▶ _SOURCE MATERIAL_:
····················

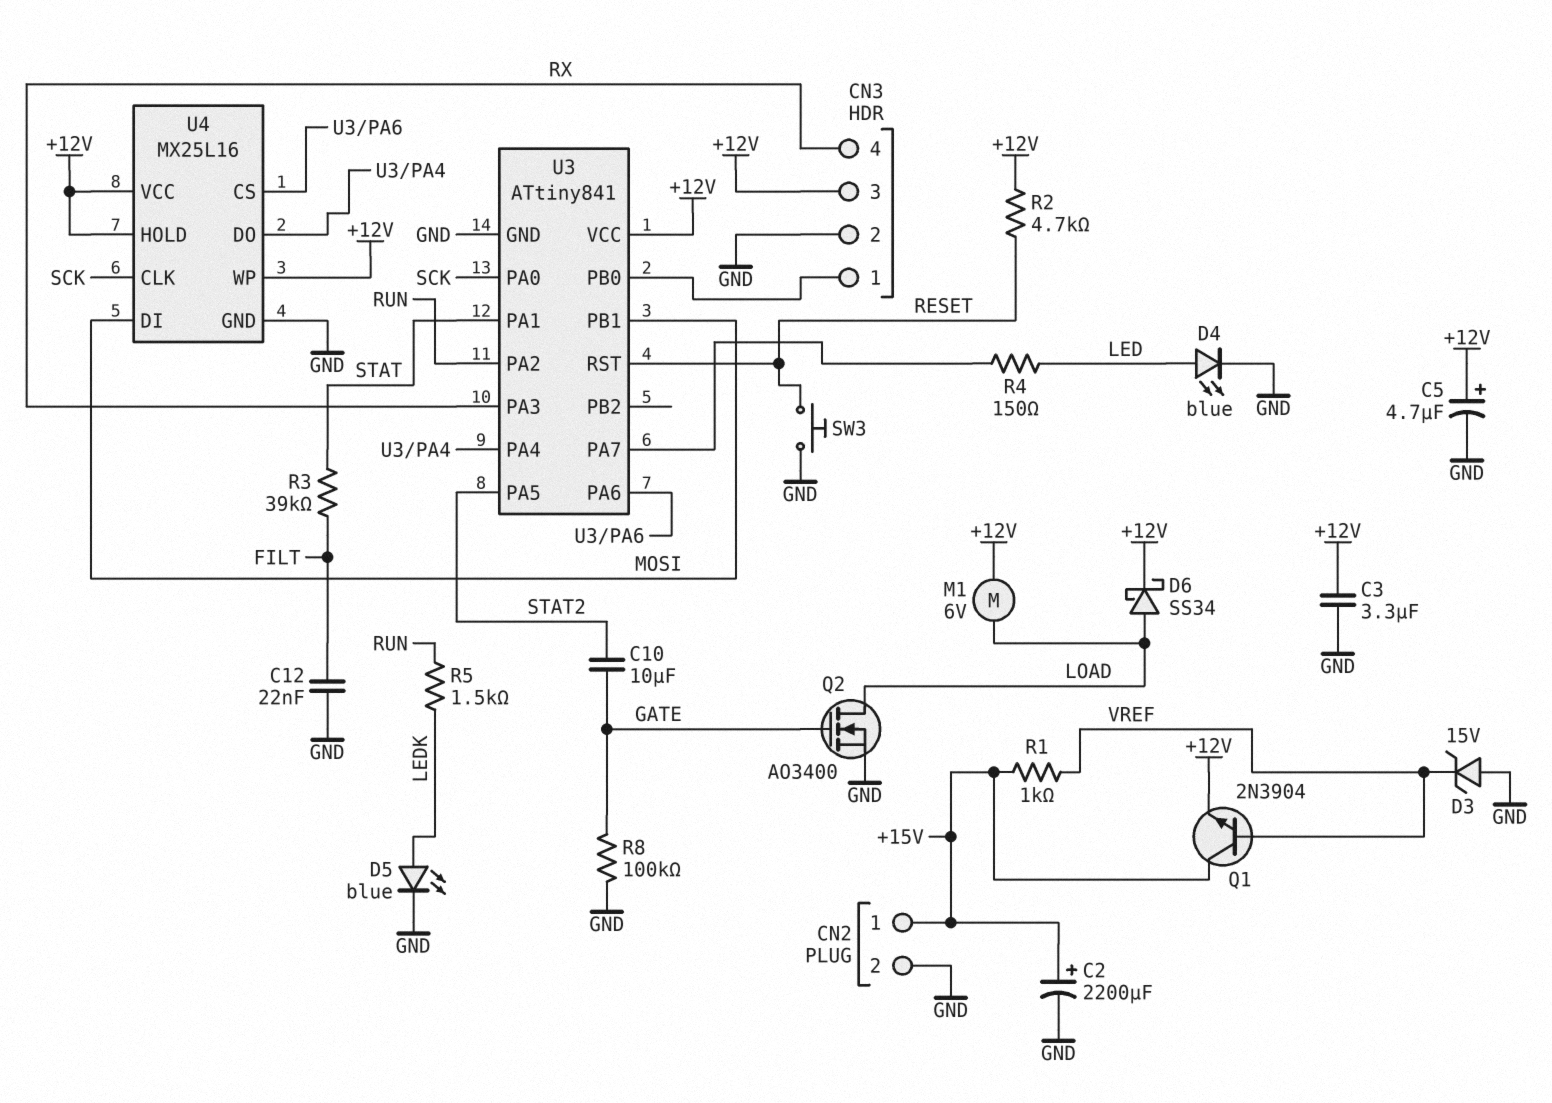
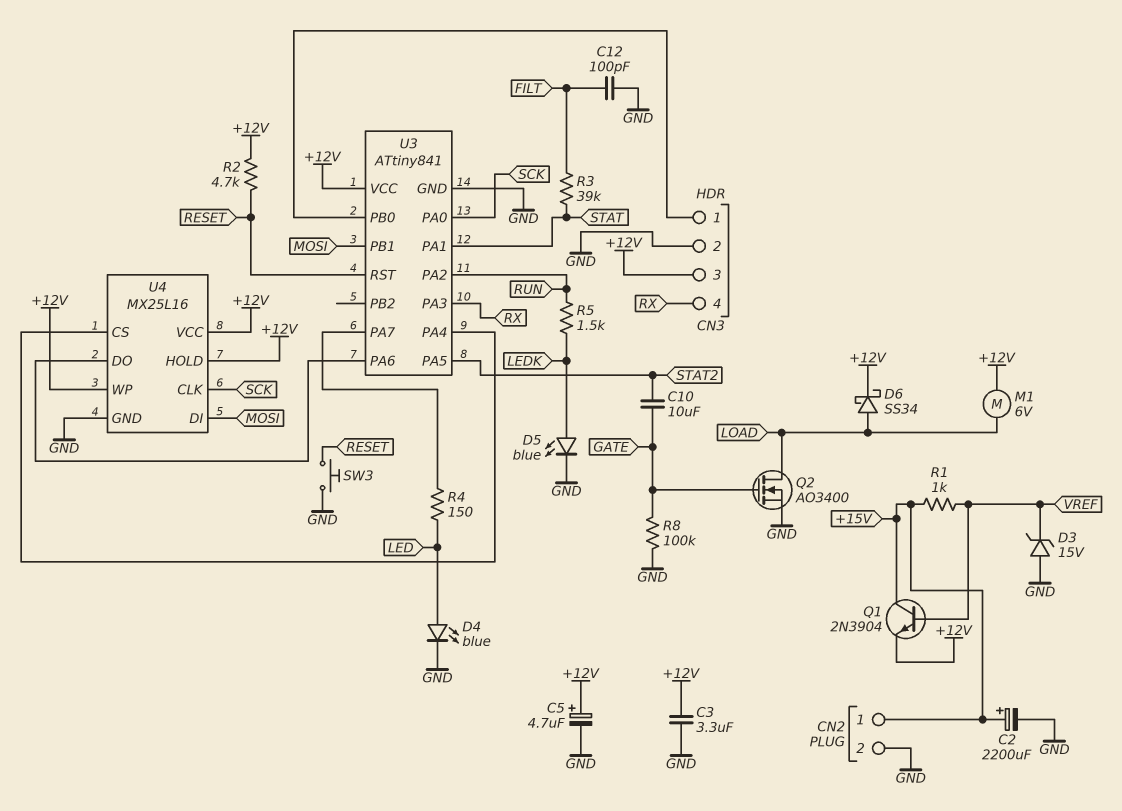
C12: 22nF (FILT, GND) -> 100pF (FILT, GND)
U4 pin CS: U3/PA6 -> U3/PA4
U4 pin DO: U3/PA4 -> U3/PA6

····················

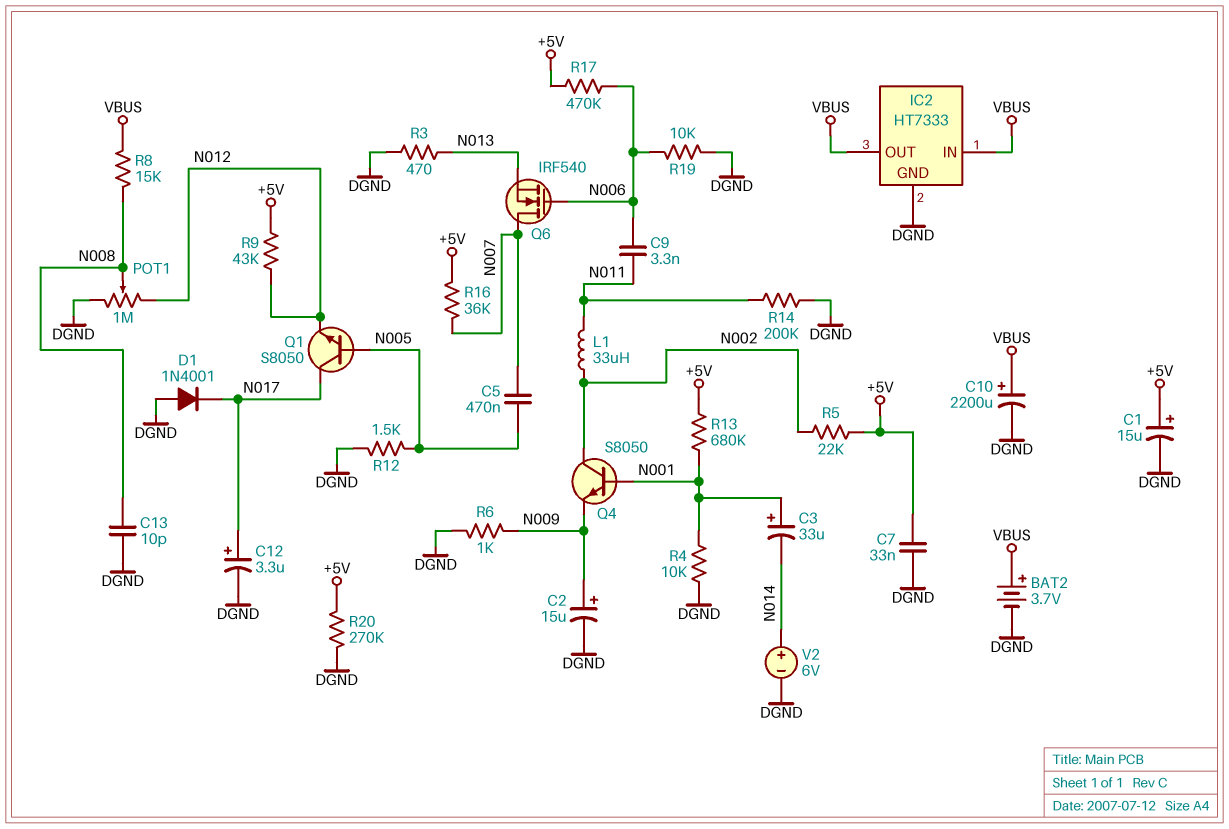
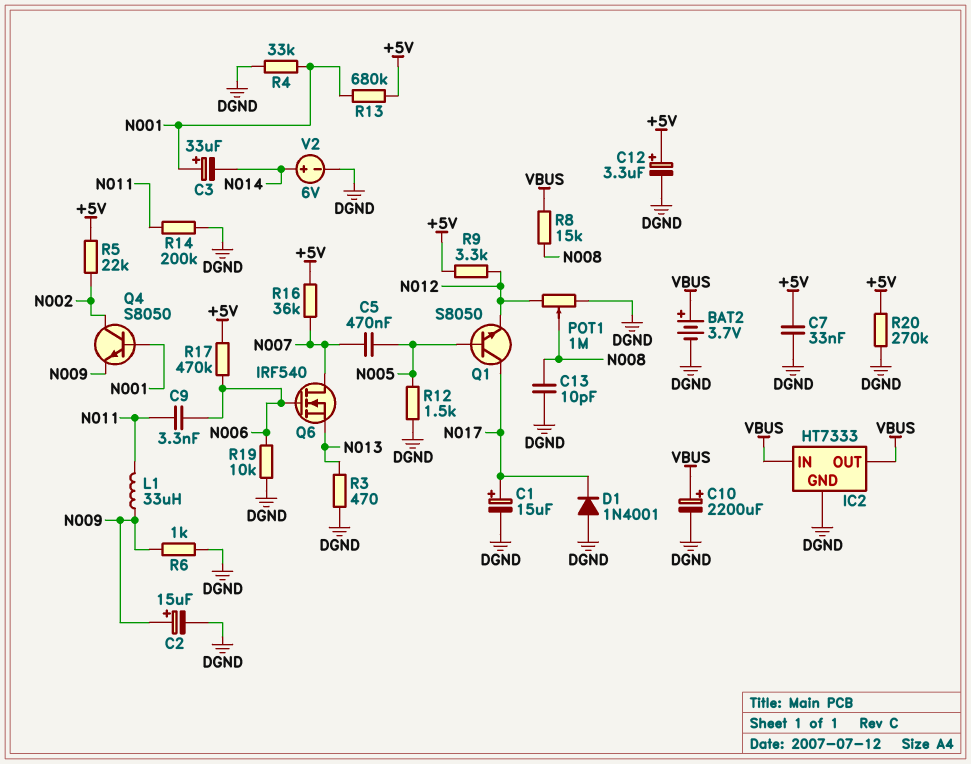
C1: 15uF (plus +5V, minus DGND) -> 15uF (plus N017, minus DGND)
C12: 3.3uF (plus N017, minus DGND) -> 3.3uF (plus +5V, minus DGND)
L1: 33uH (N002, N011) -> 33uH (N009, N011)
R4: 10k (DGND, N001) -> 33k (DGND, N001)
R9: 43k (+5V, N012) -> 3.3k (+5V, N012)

····················

▶ _TASK STATEMENT_:
What lines above mention "minus"? Copy each one.

▶ _WRITTEN RESPONSE_:
C1: 15uF (plus +5V, minus DGND) -> 15uF (plus N017, minus DGND)
C12: 3.3uF (plus N017, minus DGND) -> 3.3uF (plus +5V, minus DGND)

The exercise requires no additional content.